Instructions for the task =
The answer must be an exact printing of every record below, with the pictures omitted.

——

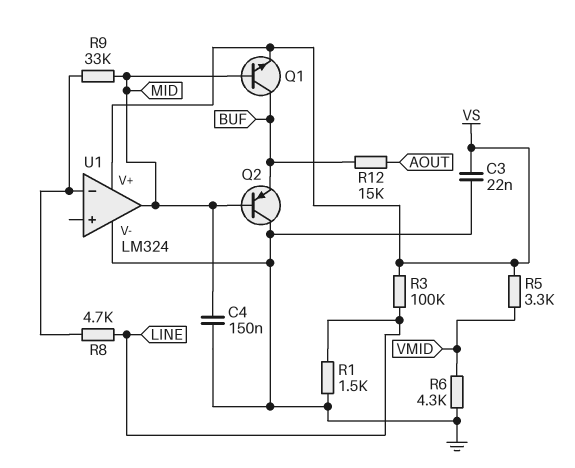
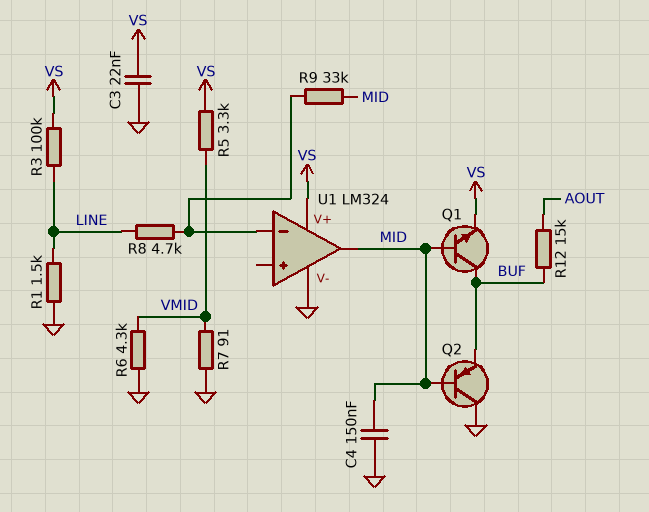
R7: none -> 91 (GND, VMID)

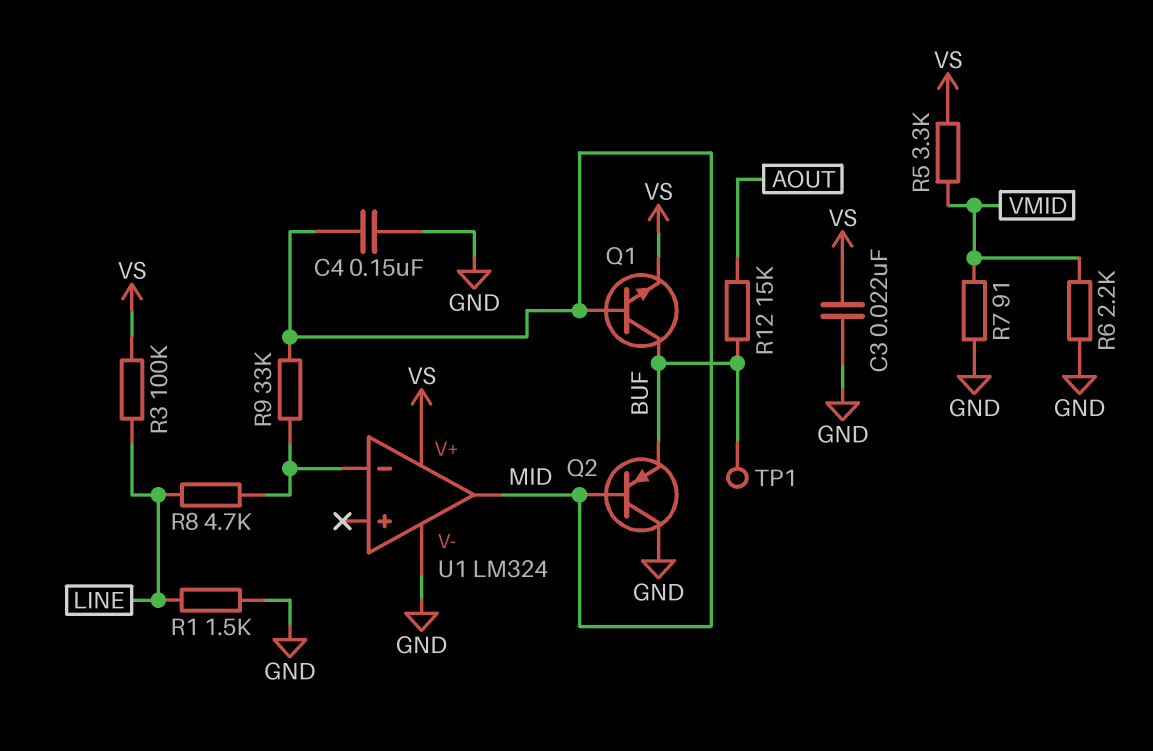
R6: 4.3k (GND, VMID) -> 2.2k (GND, VMID)
TP1: none -> test point (BUF)

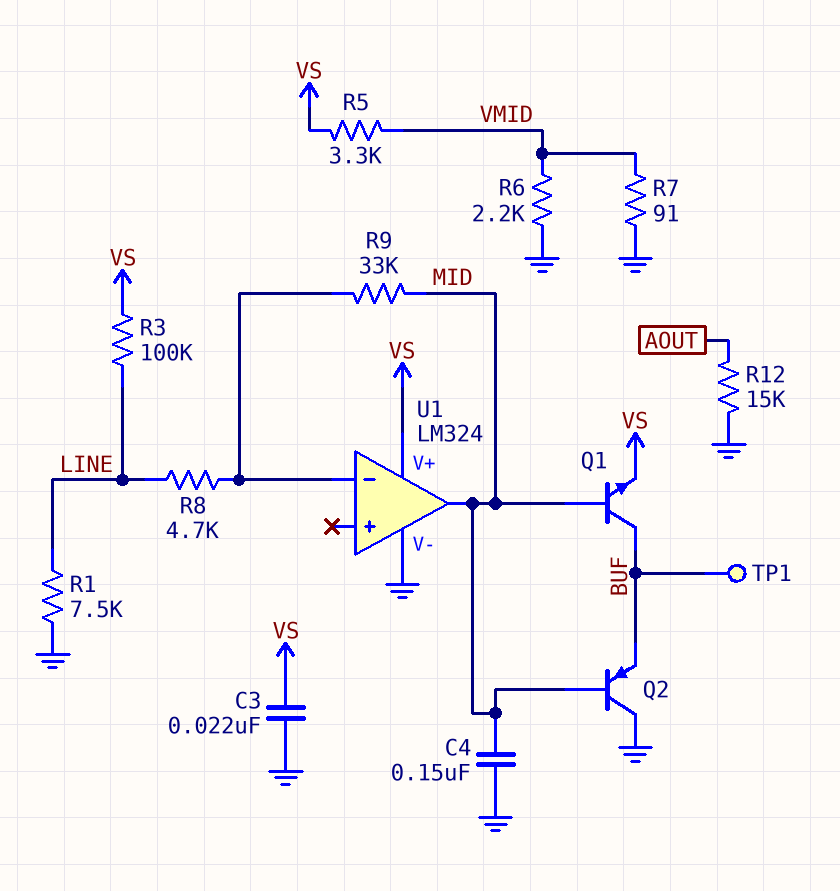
R1: 1.5k (GND, LINE) -> 7.5k (GND, LINE)
R12: 15k (AOUT, BUF) -> 15k (AOUT, GND)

——

Response area =
R7: none -> 91 (GND, VMID)

R6: 4.3k (GND, VMID) -> 2.2k (GND, VMID)
TP1: none -> test point (BUF)

R1: 1.5k (GND, LINE) -> 7.5k (GND, LINE)
R12: 15k (AOUT, BUF) -> 15k (AOUT, GND)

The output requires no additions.